[Data Boundary: Start]

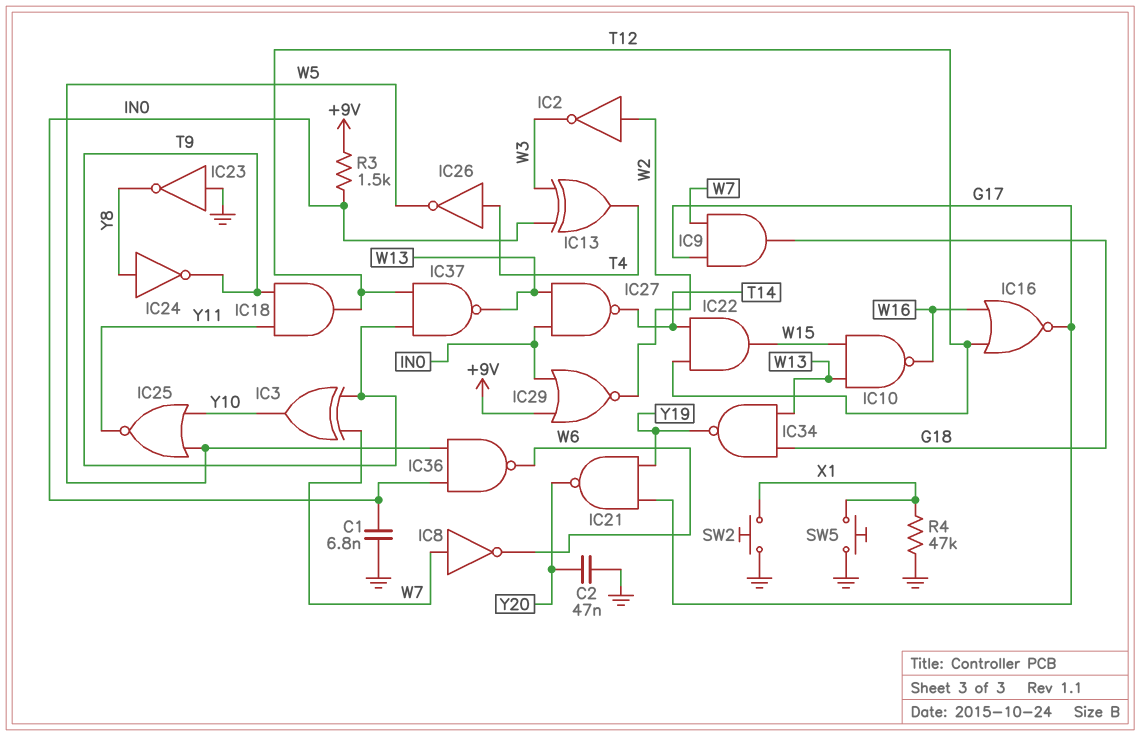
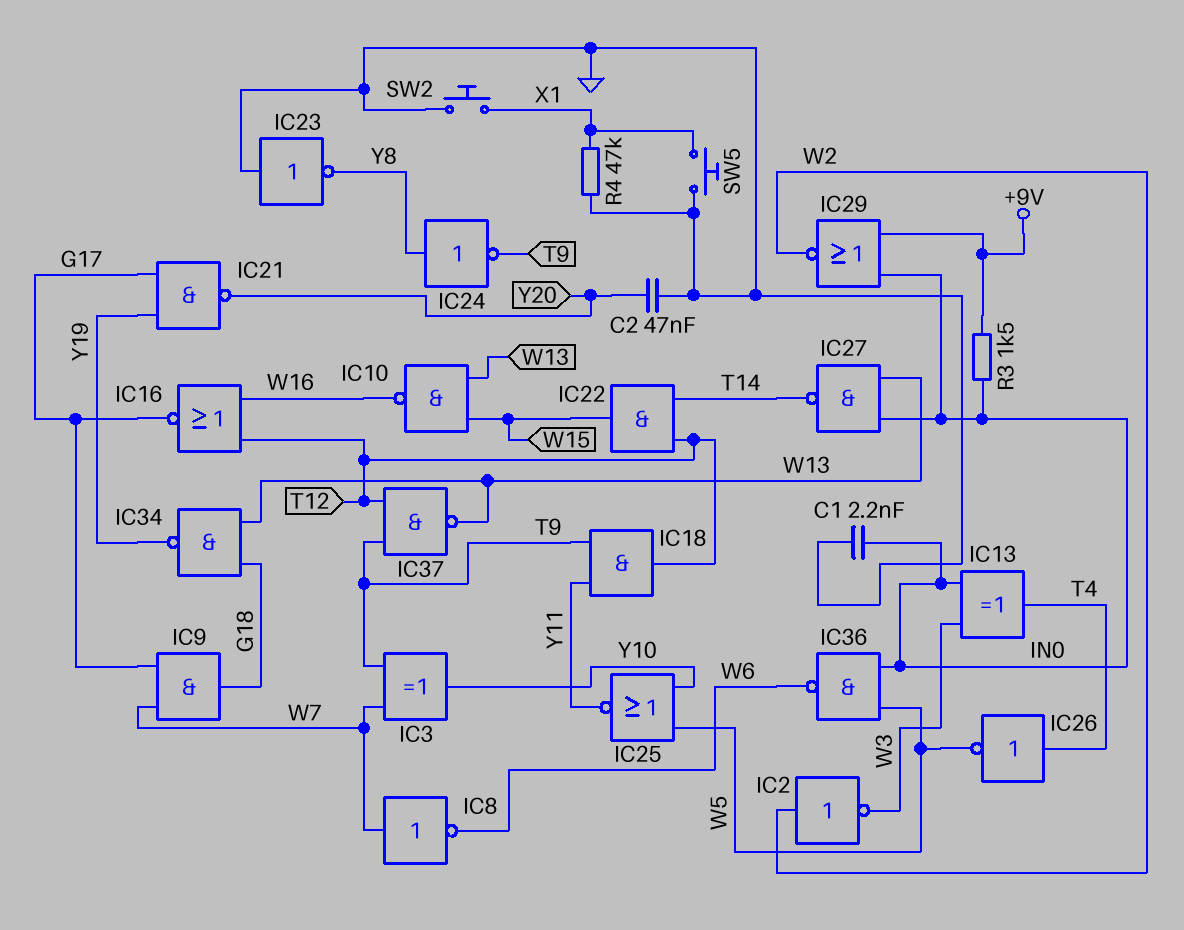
C1: 6.8nF (GND, IN0) -> 2.2nF (GND, IN0)

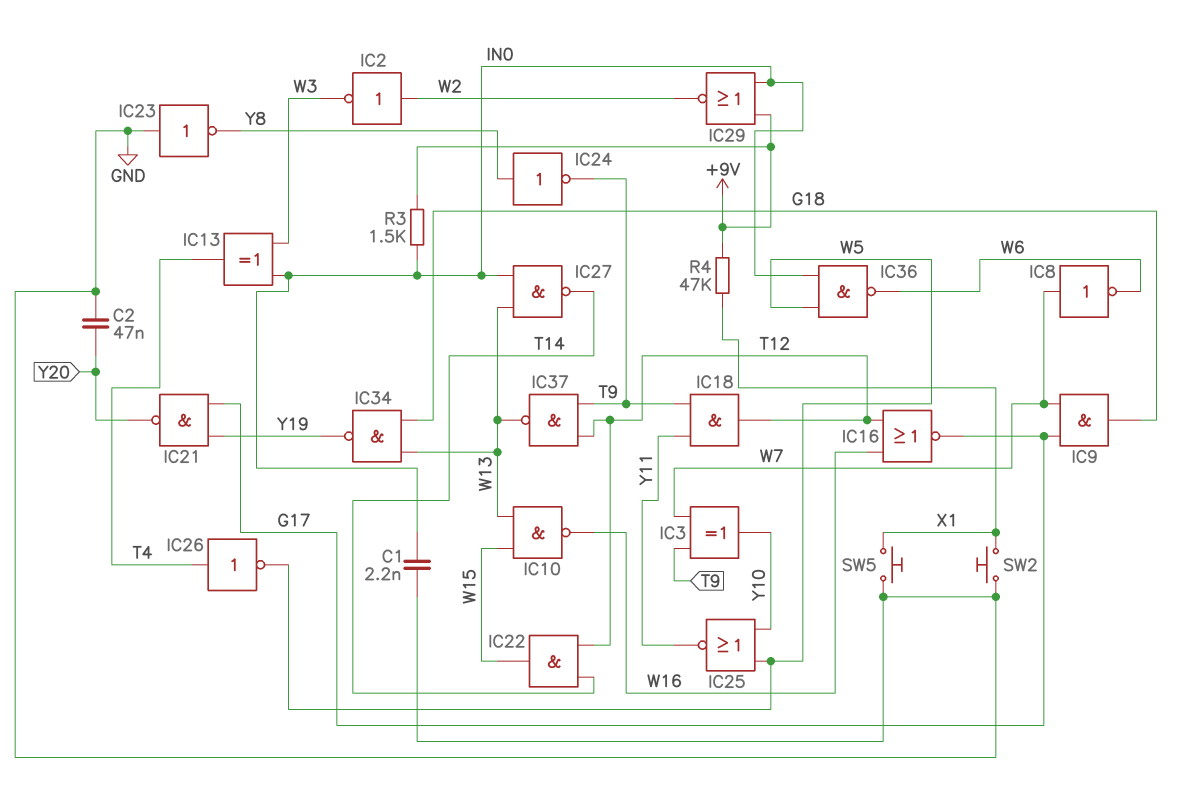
R4: 47k (GND, X1) -> 47k (+9V, X1)

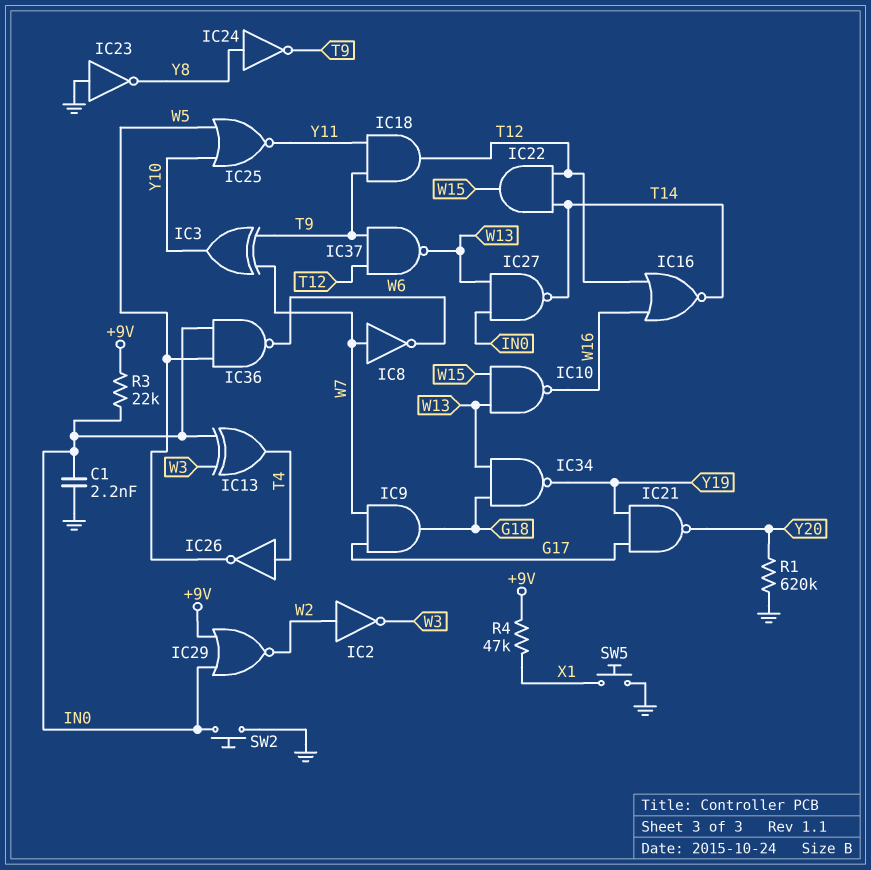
C2: 47nF (GND, Y20) -> none
IC16: NOR (in T12, in W16, out G17) -> NOR (in T12, in W16, out T14)
R1: none -> 620k (GND, Y20)
R3: 1.5k (+9V, IN0) -> 22k (+9V, IN0)
SW2: button (GND, X1) -> button (GND, IN0)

[Data Boundary: End]

◆ **Directions**:
Copy all the records above exactly, but leave out the pictures.

◆ **Solution to the problem**:
C1: 6.8nF (GND, IN0) -> 2.2nF (GND, IN0)

R4: 47k (GND, X1) -> 47k (+9V, X1)

C2: 47nF (GND, Y20) -> none
IC16: NOR (in T12, in W16, out G17) -> NOR (in T12, in W16, out T14)
R1: none -> 620k (GND, Y20)
R3: 1.5k (+9V, IN0) -> 22k (+9V, IN0)
SW2: button (GND, X1) -> button (GND, IN0)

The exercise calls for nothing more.